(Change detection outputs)
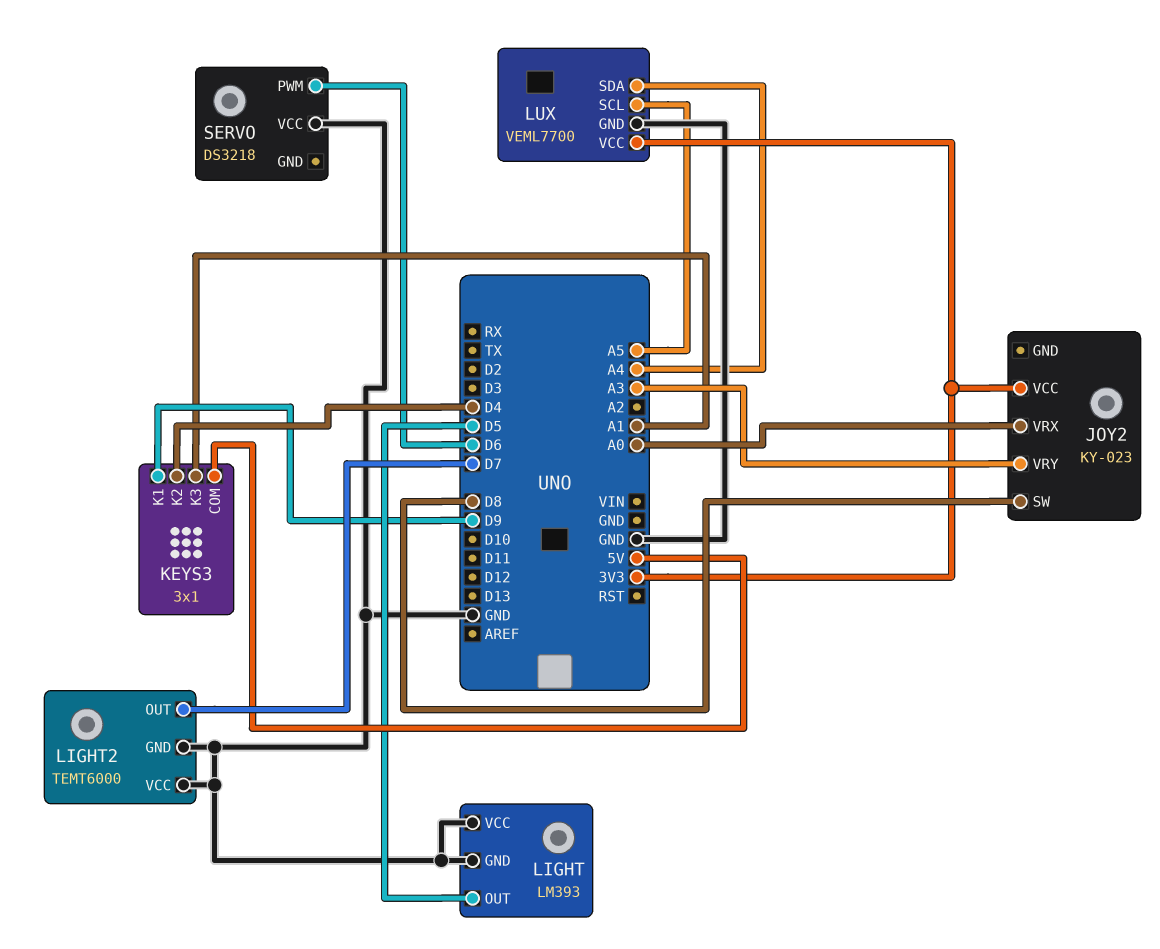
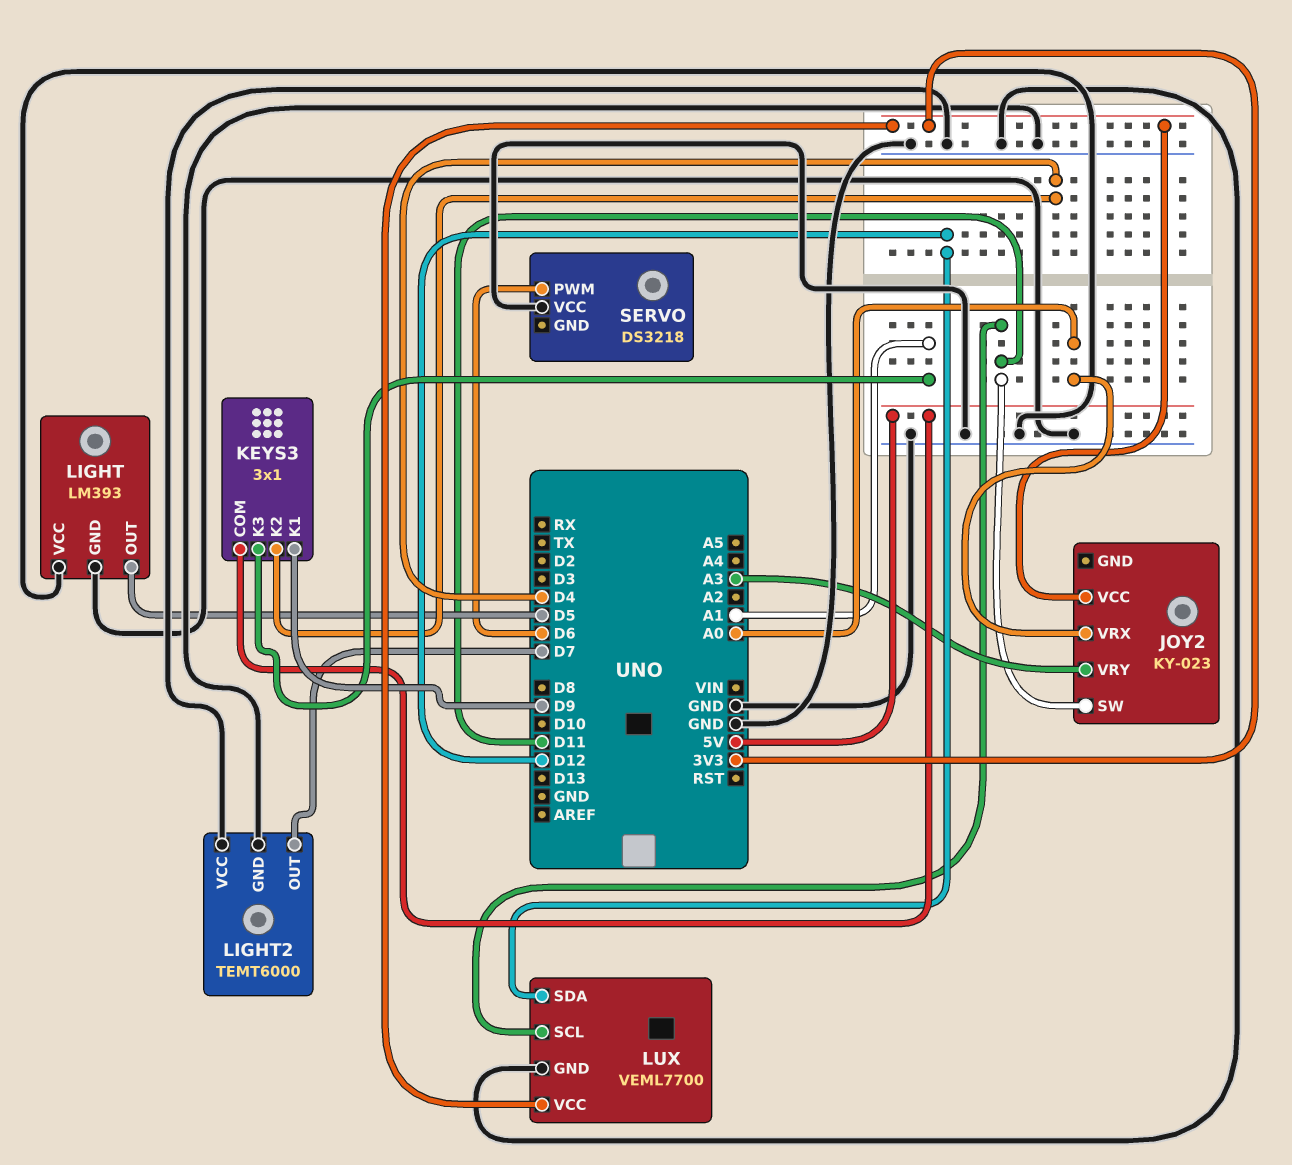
JOY2 pin SW: D8 -> D11
LUX pin SCL: A5 -> D11
LUX pin SDA: A4 -> D12

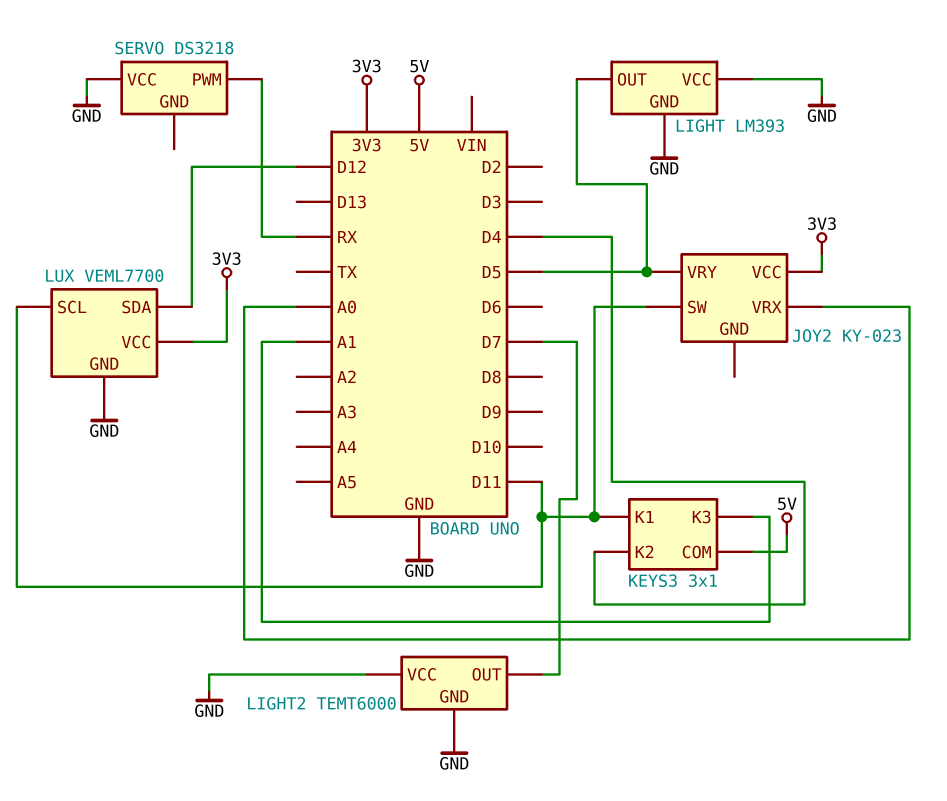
JOY2 pin VRY: A3 -> D5
KEYS3 pin K1: D9 -> D11
SERVO pin PWM: D6 -> RX

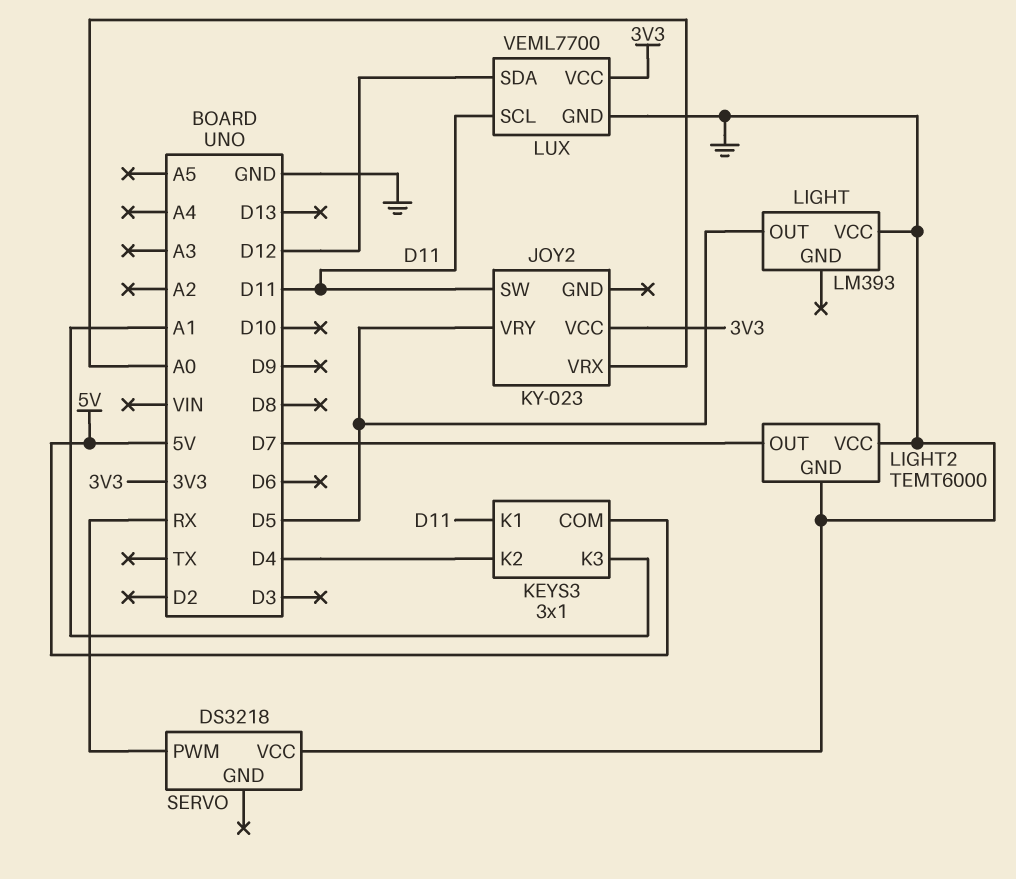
LIGHT pin GND: GND -> none

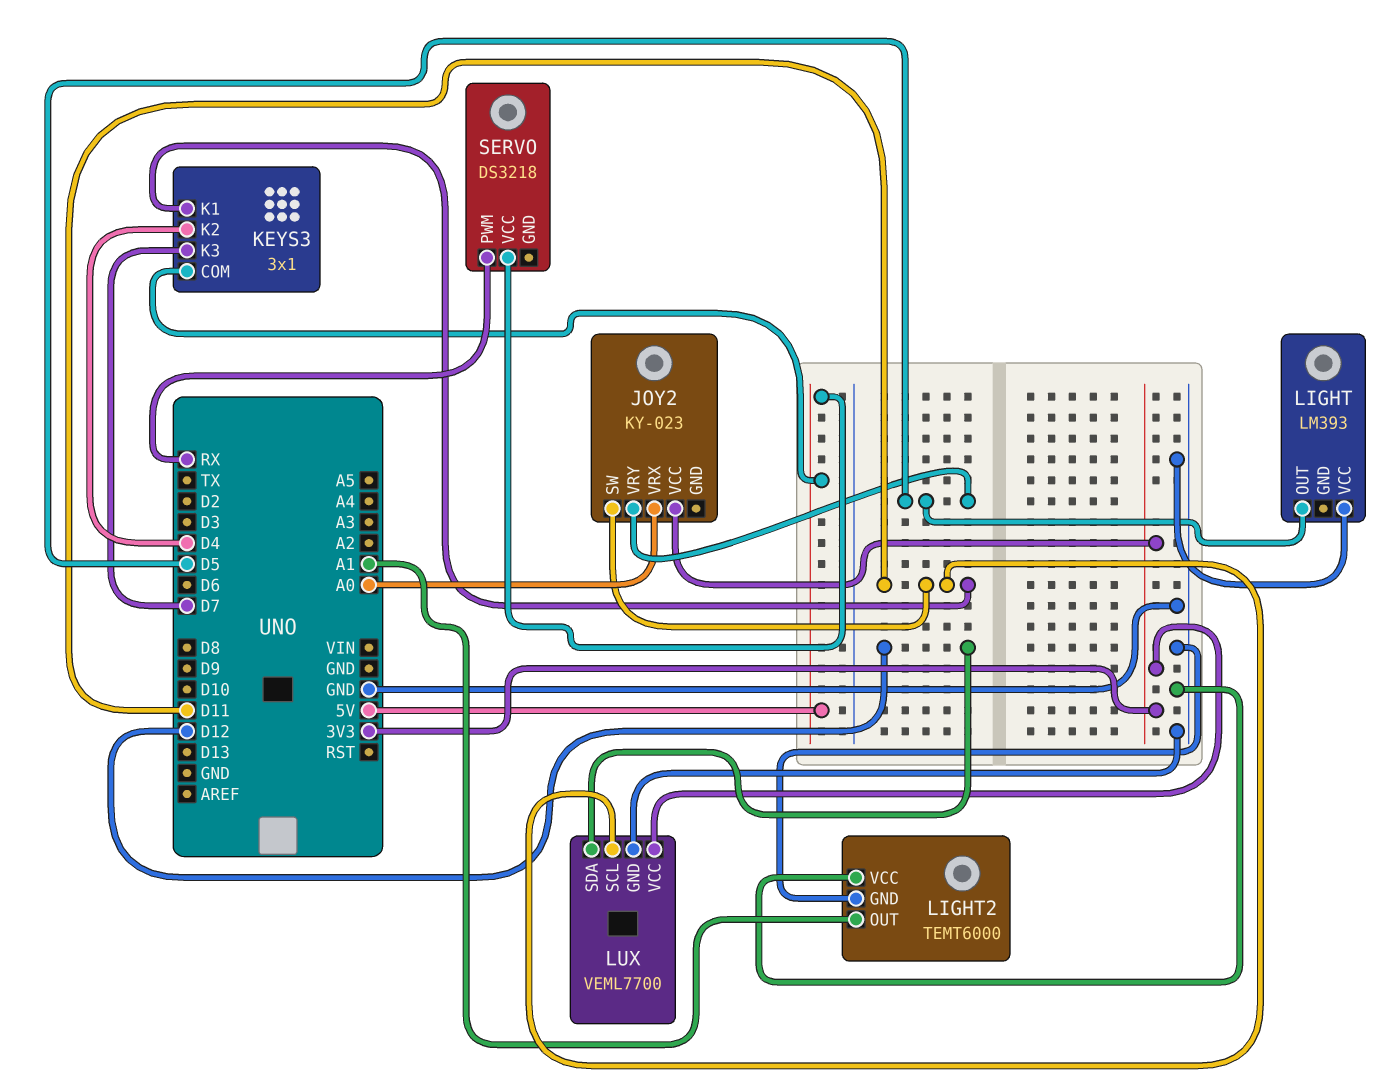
KEYS3 pin K3: A1 -> D7
LIGHT2 pin OUT: D7 -> A1
SERVO pin VCC: GND -> 5V

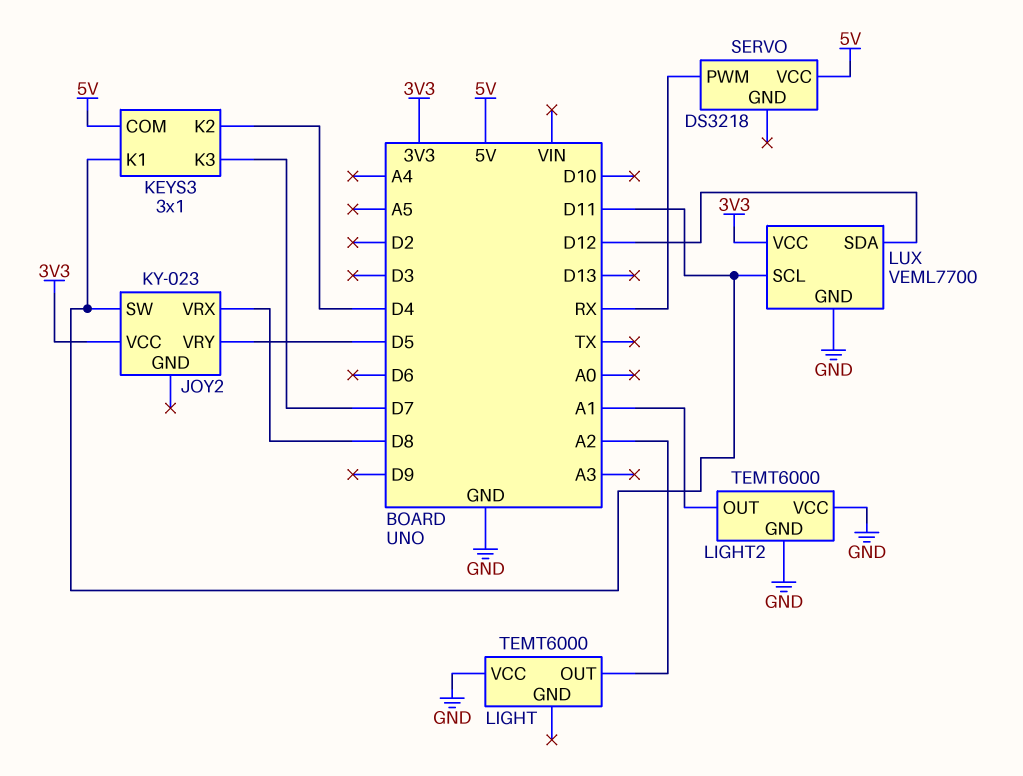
JOY2 pin VRX: A0 -> D8
LIGHT: LM393 -> TEMT6000
LIGHT pin OUT: D5 -> A2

§ Brief
Counting every line of the records above that has the word "SERVO", state the total and give nothing besides it.

§ Response below
2